[Object state comparisons]
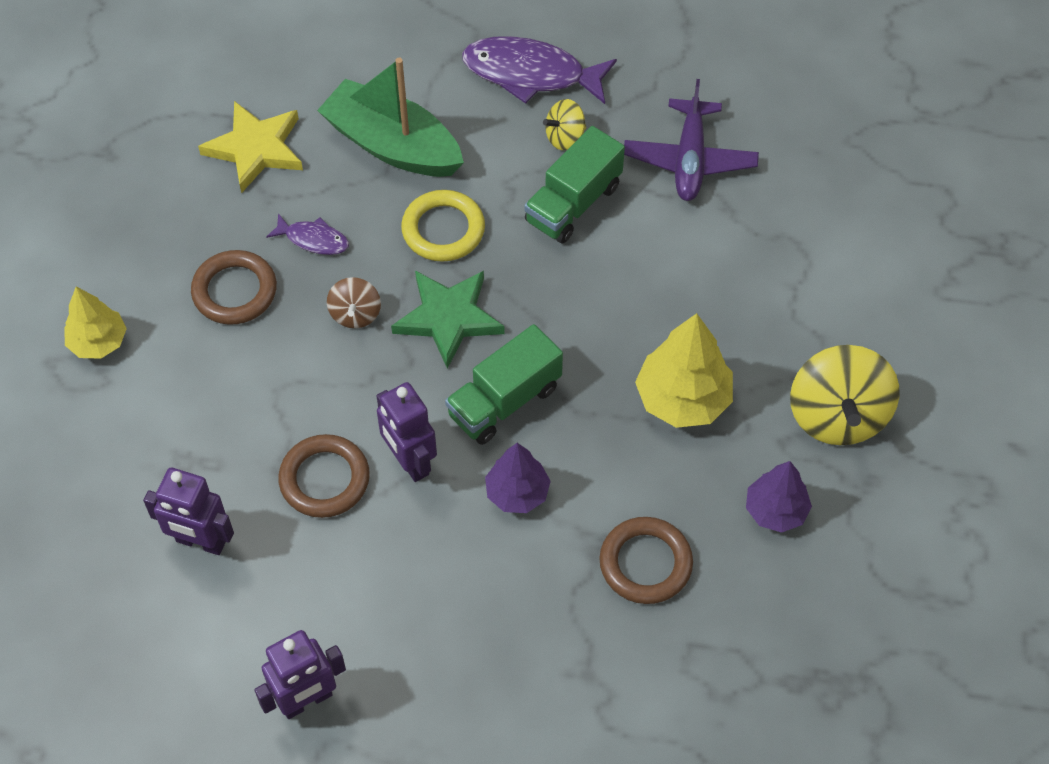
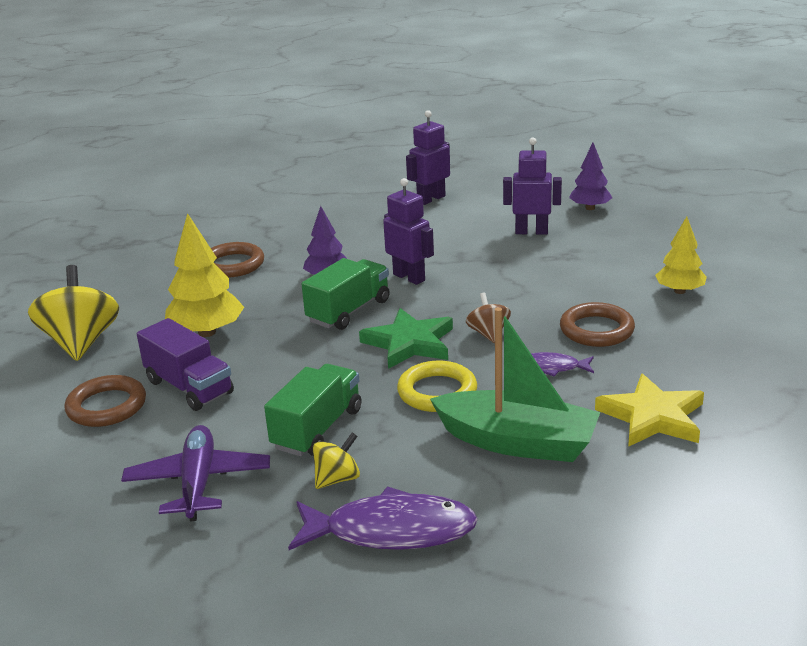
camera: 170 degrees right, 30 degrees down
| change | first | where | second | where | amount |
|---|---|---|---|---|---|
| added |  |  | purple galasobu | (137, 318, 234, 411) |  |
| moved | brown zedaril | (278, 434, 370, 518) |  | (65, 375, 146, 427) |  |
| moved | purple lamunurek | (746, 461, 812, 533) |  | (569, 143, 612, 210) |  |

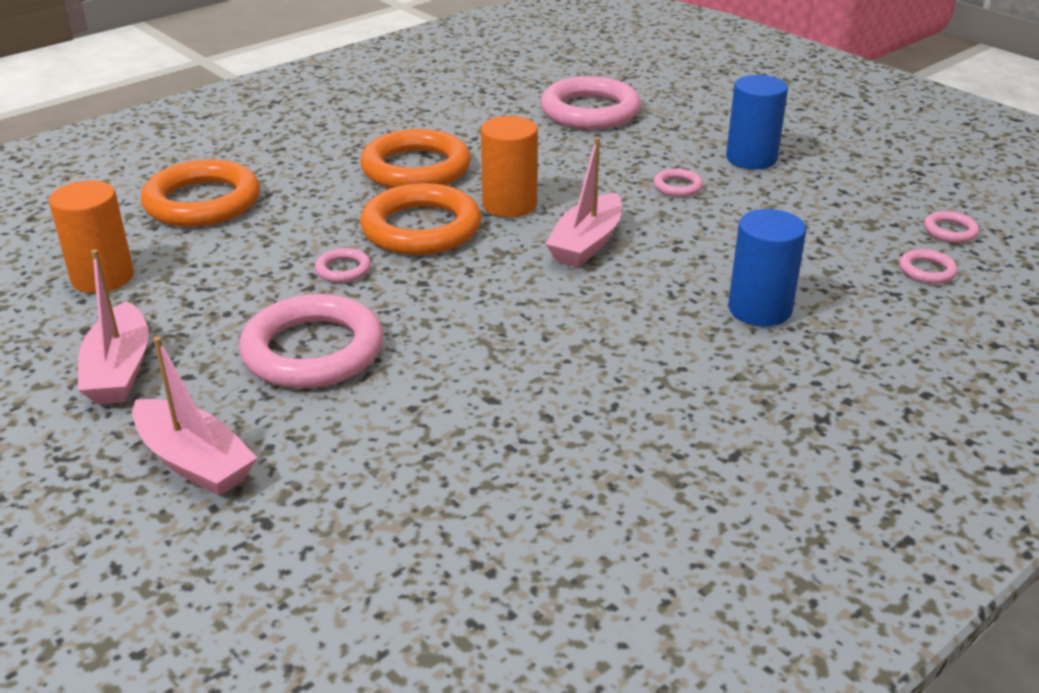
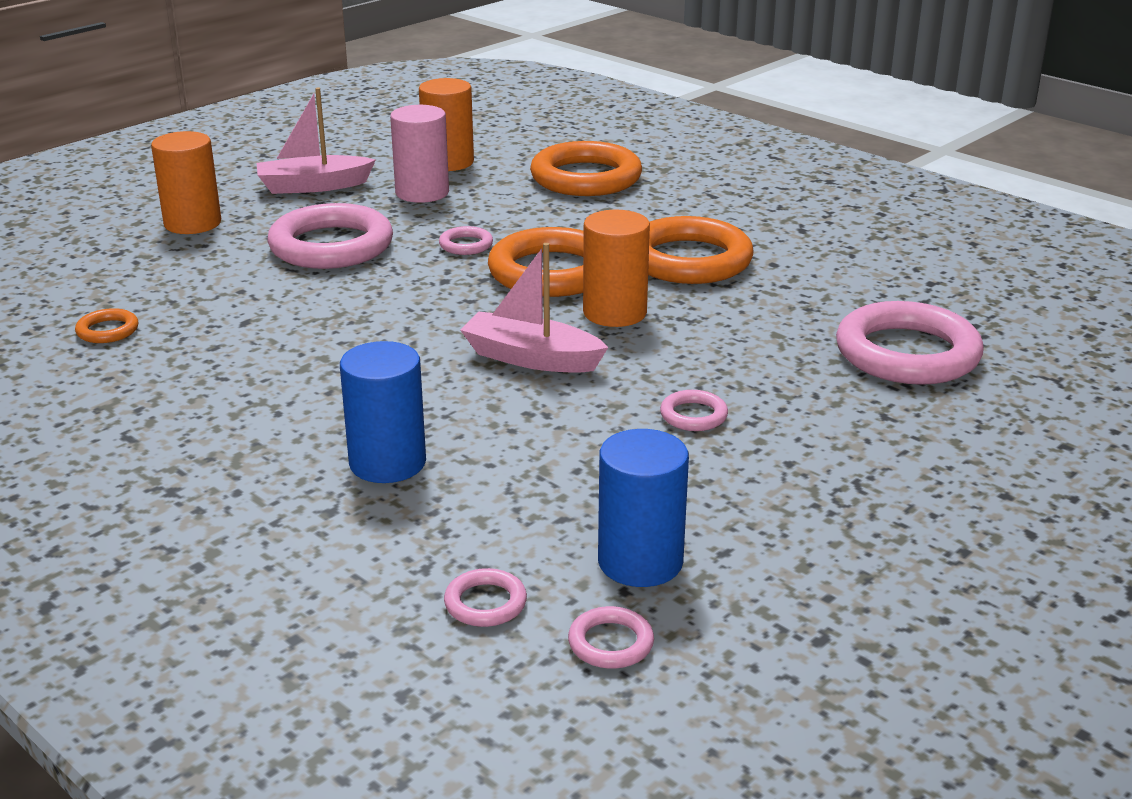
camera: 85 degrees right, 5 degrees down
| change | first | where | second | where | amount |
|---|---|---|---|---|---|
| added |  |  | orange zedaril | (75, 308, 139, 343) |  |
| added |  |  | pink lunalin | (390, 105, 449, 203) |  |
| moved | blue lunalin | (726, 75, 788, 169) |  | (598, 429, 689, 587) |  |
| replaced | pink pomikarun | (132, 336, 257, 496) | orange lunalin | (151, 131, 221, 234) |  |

→ **WHAT TO WORK ON**:
Give the data again exactly. Keep the images out.

→ **ANSWER SPACE**:
camera: 170 degrees right, 30 degrees down
| change | first | where | second | where | amount |
|---|---|---|---|---|---|
| added |  |  | purple galasobu | (137, 318, 234, 411) |  |
| moved | brown zedaril | (278, 434, 370, 518) |  | (65, 375, 146, 427) |  |
| moved | purple lamunurek | (746, 461, 812, 533) |  | (569, 143, 612, 210) |  |

camera: 85 degrees right, 5 degrees down
| change | first | where | second | where | amount |
|---|---|---|---|---|---|
| added |  |  | orange zedaril | (75, 308, 139, 343) |  |
| added |  |  | pink lunalin | (390, 105, 449, 203) |  |
| moved | blue lunalin | (726, 75, 788, 169) |  | (598, 429, 689, 587) |  |
| replaced | pink pomikarun | (132, 336, 257, 496) | orange lunalin | (151, 131, 221, 234) |  |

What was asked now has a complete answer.